- **What you are asked to do**: After locating the line that contains "(462, 323) = (407, 472): brown" in the records below, write out exactly that line and each line after it through the one that contains "(395, 108) = (208, 234): purple", and nothing else.

- **Entries supplied**:
-=-=-=-=-

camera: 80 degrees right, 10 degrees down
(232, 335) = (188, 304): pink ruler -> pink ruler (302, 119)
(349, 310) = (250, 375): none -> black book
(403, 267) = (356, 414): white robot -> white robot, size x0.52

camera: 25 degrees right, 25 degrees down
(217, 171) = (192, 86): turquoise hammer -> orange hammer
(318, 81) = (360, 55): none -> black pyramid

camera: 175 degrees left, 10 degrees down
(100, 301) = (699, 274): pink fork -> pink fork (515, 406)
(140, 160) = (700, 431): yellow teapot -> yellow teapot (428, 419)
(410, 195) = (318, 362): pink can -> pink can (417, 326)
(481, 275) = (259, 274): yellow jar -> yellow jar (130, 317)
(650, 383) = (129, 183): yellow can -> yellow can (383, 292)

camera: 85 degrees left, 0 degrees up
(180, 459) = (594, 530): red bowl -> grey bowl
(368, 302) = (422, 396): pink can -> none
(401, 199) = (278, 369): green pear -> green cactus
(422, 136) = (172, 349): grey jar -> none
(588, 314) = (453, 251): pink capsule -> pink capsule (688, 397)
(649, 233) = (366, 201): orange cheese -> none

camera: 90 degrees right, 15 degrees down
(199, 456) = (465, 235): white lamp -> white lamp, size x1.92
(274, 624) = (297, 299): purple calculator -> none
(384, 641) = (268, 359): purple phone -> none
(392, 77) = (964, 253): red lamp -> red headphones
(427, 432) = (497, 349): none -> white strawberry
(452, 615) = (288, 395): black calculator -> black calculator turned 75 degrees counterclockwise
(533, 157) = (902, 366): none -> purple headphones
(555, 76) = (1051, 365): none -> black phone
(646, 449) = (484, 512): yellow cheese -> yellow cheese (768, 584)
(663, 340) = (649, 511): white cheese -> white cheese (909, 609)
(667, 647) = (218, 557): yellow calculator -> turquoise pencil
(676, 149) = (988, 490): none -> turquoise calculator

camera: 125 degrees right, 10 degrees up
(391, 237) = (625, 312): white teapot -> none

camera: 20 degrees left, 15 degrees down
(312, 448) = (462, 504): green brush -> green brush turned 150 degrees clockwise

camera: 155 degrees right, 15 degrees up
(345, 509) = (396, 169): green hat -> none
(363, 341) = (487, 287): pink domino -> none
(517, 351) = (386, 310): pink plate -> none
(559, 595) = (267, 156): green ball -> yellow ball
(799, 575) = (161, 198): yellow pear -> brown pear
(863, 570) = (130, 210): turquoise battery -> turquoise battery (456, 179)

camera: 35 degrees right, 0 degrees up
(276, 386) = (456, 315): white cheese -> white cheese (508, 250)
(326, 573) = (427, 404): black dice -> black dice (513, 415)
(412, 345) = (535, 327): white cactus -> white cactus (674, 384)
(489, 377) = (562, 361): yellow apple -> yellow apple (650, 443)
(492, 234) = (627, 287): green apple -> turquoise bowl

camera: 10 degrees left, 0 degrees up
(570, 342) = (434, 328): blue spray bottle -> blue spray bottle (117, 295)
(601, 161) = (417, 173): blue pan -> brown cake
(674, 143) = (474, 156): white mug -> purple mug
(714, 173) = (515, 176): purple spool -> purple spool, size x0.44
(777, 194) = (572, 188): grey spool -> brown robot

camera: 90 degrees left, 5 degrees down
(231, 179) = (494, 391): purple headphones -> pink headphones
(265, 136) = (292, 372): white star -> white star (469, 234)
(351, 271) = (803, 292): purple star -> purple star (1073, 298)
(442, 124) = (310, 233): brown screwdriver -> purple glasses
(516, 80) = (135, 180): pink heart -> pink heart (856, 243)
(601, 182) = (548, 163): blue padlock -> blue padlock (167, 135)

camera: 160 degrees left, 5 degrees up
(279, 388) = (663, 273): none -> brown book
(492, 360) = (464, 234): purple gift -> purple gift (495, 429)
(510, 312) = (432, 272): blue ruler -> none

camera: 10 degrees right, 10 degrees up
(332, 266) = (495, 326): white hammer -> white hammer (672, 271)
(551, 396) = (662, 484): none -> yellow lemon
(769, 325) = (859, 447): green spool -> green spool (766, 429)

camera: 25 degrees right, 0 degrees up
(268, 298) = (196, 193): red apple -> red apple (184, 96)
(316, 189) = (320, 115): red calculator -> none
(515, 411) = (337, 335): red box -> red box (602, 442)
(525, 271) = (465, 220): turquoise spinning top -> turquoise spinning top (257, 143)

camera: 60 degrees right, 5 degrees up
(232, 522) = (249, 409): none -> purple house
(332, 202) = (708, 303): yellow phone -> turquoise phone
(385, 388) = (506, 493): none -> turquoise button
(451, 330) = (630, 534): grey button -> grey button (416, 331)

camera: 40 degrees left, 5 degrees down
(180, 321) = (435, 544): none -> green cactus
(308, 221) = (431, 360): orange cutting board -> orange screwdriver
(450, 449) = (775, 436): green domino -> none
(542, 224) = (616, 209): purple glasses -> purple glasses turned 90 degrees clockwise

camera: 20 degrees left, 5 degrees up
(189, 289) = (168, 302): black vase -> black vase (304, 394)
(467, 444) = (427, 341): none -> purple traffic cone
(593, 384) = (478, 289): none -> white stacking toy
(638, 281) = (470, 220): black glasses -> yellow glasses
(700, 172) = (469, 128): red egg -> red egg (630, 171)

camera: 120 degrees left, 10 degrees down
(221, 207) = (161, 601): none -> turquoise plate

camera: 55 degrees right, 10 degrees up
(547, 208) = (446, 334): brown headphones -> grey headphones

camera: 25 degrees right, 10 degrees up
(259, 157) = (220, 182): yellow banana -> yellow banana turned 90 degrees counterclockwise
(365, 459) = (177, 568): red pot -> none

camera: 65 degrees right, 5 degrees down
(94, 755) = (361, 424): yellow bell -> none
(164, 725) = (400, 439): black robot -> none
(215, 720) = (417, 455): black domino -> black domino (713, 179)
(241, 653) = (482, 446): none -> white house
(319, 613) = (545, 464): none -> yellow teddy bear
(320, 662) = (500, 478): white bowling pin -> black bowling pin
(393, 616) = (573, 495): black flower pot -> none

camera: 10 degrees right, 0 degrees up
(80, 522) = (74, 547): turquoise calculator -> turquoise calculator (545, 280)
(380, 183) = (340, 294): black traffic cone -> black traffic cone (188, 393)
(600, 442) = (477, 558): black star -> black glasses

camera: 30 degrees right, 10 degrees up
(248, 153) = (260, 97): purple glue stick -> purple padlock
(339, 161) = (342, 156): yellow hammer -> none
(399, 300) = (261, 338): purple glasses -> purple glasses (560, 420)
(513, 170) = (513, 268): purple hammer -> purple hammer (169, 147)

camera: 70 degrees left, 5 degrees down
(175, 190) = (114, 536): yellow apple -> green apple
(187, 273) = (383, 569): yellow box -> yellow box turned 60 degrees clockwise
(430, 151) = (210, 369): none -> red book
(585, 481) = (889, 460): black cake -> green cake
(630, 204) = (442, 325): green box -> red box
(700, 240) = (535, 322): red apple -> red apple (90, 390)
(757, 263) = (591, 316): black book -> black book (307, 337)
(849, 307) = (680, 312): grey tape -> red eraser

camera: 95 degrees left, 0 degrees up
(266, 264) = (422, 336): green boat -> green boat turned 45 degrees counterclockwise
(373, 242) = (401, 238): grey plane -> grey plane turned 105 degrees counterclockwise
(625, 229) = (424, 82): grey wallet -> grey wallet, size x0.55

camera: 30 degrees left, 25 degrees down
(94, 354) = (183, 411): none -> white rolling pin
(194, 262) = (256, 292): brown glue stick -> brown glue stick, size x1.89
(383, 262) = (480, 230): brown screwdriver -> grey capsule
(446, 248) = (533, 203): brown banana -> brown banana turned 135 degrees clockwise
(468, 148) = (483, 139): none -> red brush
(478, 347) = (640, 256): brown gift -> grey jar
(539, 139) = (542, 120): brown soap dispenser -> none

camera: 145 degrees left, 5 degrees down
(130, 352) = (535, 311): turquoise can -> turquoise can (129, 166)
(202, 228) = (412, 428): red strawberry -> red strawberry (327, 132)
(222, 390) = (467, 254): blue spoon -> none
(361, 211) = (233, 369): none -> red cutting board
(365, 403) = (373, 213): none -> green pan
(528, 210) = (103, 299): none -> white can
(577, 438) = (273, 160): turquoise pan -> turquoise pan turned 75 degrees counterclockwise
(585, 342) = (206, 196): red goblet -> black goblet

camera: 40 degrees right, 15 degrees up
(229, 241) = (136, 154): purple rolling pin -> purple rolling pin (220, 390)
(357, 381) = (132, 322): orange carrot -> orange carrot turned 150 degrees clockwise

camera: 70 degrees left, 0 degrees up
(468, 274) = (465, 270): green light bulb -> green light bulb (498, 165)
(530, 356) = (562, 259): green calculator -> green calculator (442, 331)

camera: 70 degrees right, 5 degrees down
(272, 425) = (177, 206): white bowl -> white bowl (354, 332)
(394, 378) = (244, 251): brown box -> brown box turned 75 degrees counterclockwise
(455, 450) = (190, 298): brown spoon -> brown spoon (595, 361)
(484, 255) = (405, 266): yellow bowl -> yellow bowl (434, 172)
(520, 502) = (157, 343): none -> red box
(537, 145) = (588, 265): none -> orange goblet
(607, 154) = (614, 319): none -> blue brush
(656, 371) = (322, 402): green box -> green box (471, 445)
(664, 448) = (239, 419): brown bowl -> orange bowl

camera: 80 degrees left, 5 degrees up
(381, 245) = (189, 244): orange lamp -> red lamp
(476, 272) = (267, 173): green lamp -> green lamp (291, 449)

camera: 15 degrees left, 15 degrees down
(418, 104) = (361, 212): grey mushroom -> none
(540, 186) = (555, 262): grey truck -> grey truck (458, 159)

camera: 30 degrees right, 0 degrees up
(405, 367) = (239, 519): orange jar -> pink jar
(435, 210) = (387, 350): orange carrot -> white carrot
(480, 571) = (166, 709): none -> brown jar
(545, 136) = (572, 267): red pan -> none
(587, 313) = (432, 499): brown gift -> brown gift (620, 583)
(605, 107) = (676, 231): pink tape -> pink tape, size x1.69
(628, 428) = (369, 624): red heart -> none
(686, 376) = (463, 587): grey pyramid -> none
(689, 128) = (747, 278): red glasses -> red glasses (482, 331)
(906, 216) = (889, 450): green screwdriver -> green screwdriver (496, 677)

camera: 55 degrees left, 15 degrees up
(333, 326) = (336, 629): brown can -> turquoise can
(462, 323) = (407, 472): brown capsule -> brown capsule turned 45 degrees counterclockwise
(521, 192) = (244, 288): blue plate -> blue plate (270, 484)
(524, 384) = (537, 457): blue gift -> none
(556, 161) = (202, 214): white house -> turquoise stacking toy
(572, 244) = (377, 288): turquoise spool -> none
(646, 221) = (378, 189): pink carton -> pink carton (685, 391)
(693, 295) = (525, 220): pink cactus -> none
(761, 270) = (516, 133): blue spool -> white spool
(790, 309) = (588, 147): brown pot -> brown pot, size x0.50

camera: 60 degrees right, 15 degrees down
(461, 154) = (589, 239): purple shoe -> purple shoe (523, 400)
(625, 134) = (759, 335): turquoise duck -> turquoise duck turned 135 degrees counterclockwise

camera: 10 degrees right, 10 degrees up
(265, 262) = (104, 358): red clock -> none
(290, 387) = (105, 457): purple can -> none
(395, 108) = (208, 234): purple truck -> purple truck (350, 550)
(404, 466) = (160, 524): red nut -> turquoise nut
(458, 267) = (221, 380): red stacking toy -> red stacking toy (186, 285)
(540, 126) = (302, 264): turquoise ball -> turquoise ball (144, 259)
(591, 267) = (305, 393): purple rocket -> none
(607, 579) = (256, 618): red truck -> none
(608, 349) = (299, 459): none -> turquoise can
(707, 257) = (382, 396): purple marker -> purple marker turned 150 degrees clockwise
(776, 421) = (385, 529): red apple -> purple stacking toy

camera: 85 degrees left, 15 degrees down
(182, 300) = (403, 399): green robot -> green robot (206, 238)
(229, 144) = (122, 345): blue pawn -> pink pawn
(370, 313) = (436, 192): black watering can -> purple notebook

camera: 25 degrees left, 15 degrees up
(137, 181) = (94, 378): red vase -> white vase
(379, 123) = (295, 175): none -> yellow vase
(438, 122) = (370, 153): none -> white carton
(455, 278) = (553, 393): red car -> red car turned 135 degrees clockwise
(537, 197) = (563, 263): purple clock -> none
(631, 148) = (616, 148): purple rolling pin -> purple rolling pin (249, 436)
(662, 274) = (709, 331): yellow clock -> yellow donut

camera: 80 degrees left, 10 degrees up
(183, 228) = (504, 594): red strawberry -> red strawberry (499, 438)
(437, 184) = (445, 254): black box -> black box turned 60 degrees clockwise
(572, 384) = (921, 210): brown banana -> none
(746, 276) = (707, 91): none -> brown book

-=-=-=-=-

- **Answer to the exercise**:
(462, 323) = (407, 472): brown capsule -> brown capsule turned 45 degrees counterclockwise
(521, 192) = (244, 288): blue plate -> blue plate (270, 484)
(524, 384) = (537, 457): blue gift -> none
(556, 161) = (202, 214): white house -> turquoise stacking toy
(572, 244) = (377, 288): turquoise spool -> none
(646, 221) = (378, 189): pink carton -> pink carton (685, 391)
(693, 295) = (525, 220): pink cactus -> none
(761, 270) = (516, 133): blue spool -> white spool
(790, 309) = (588, 147): brown pot -> brown pot, size x0.50

camera: 60 degrees right, 15 degrees down
(461, 154) = (589, 239): purple shoe -> purple shoe (523, 400)
(625, 134) = (759, 335): turquoise duck -> turquoise duck turned 135 degrees counterclockwise

camera: 10 degrees right, 10 degrees up
(265, 262) = (104, 358): red clock -> none
(290, 387) = (105, 457): purple can -> none
(395, 108) = (208, 234): purple truck -> purple truck (350, 550)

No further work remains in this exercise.